Problem to work on: In the records below, find each line holding the word "yellow" and copy it.

Task input:
▽

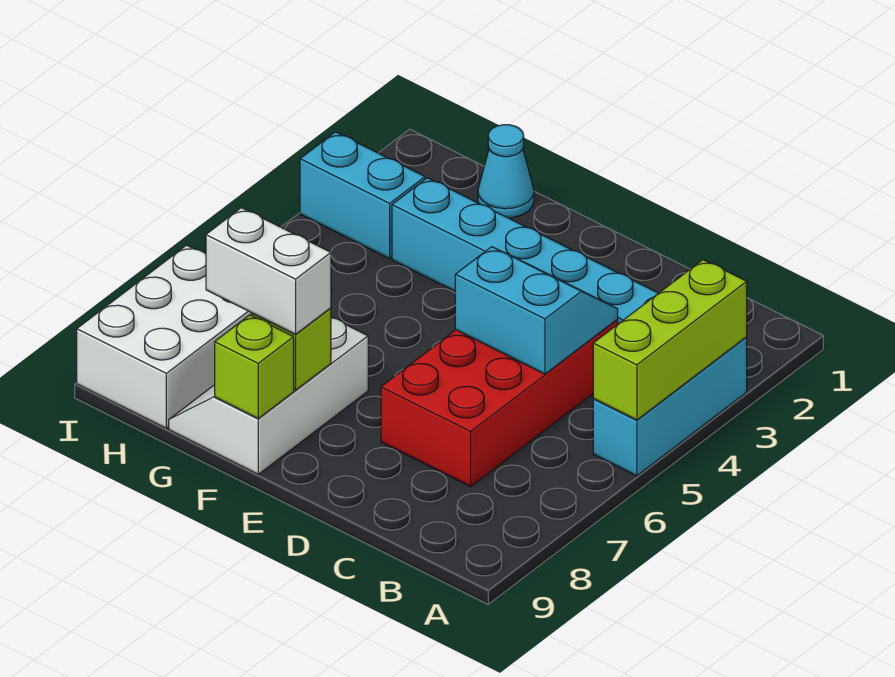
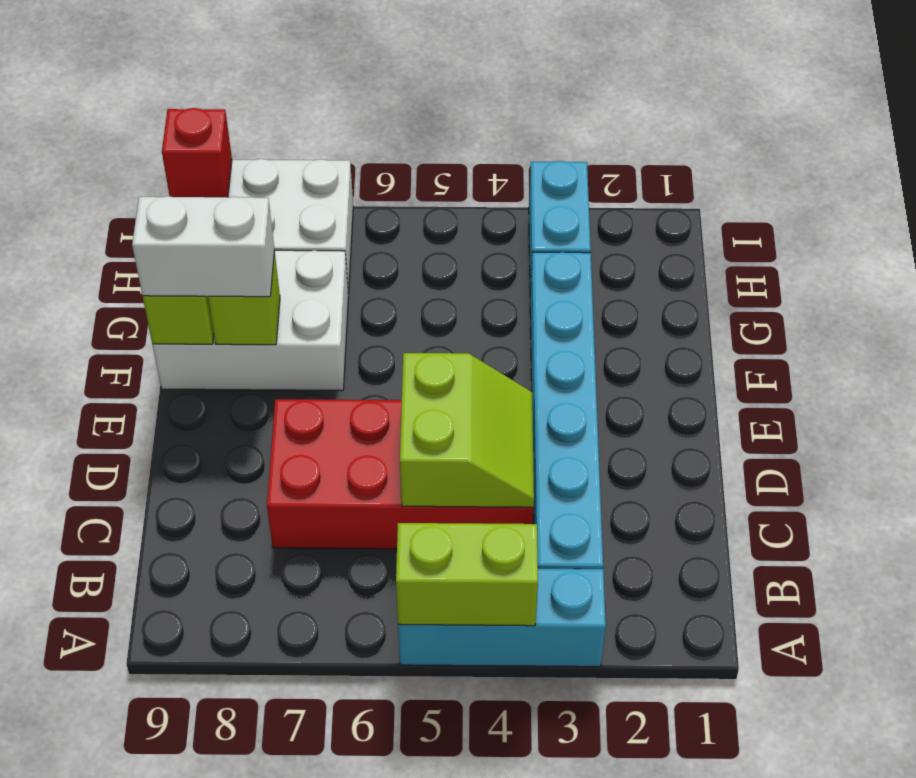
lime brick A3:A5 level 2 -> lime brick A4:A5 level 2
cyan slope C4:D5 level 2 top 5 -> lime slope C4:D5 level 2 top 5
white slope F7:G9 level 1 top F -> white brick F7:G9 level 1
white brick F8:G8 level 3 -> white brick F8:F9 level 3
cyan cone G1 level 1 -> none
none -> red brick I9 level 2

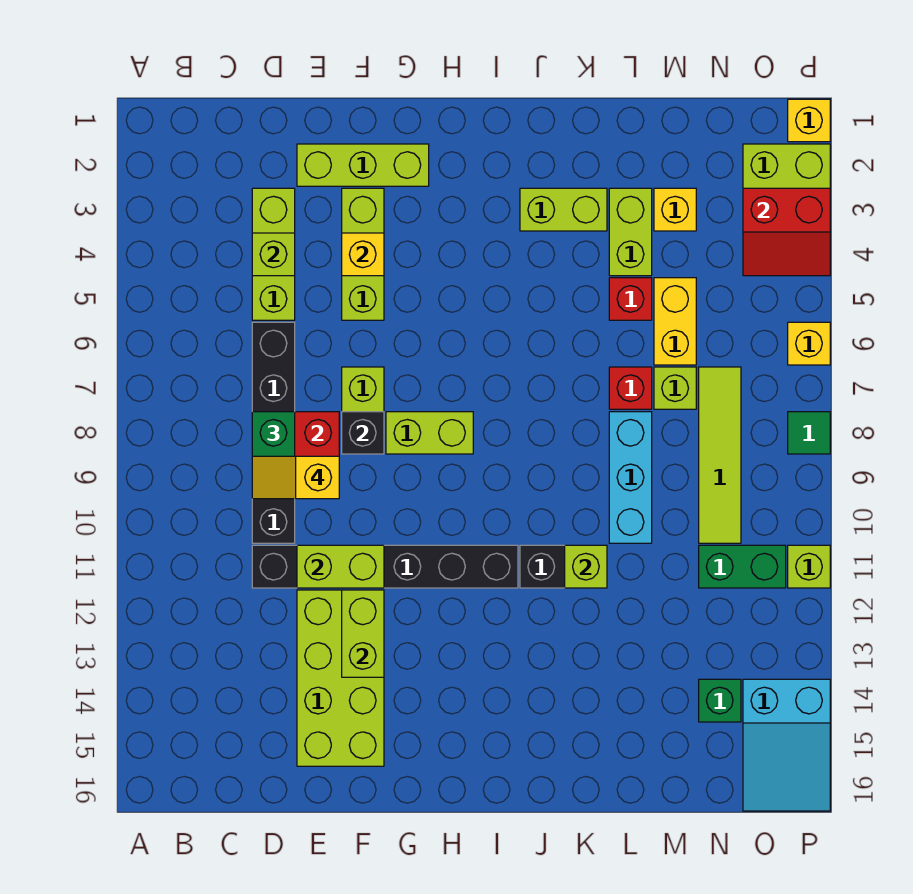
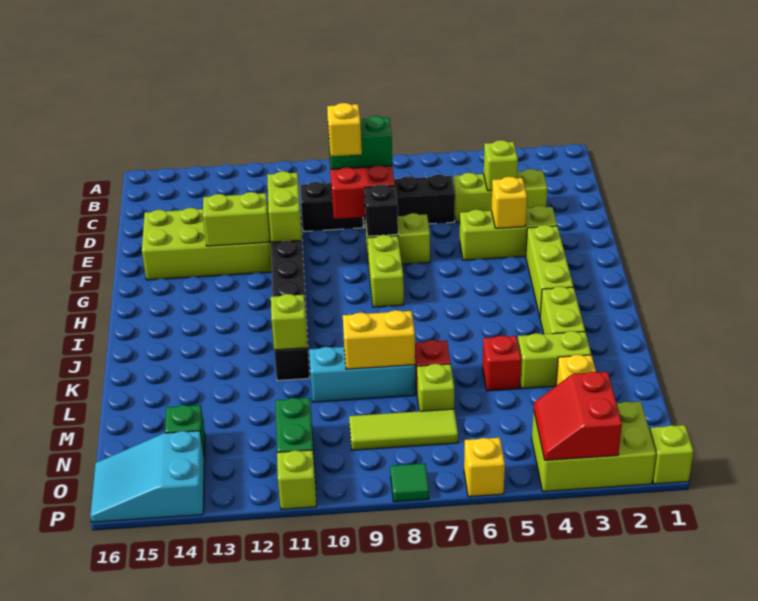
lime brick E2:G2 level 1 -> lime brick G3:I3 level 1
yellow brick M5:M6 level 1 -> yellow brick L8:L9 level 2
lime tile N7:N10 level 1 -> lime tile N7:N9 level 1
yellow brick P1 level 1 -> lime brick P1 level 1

△

Your response:
yellow brick M5:M6 level 1 -> yellow brick L8:L9 level 2
yellow brick P1 level 1 -> lime brick P1 level 1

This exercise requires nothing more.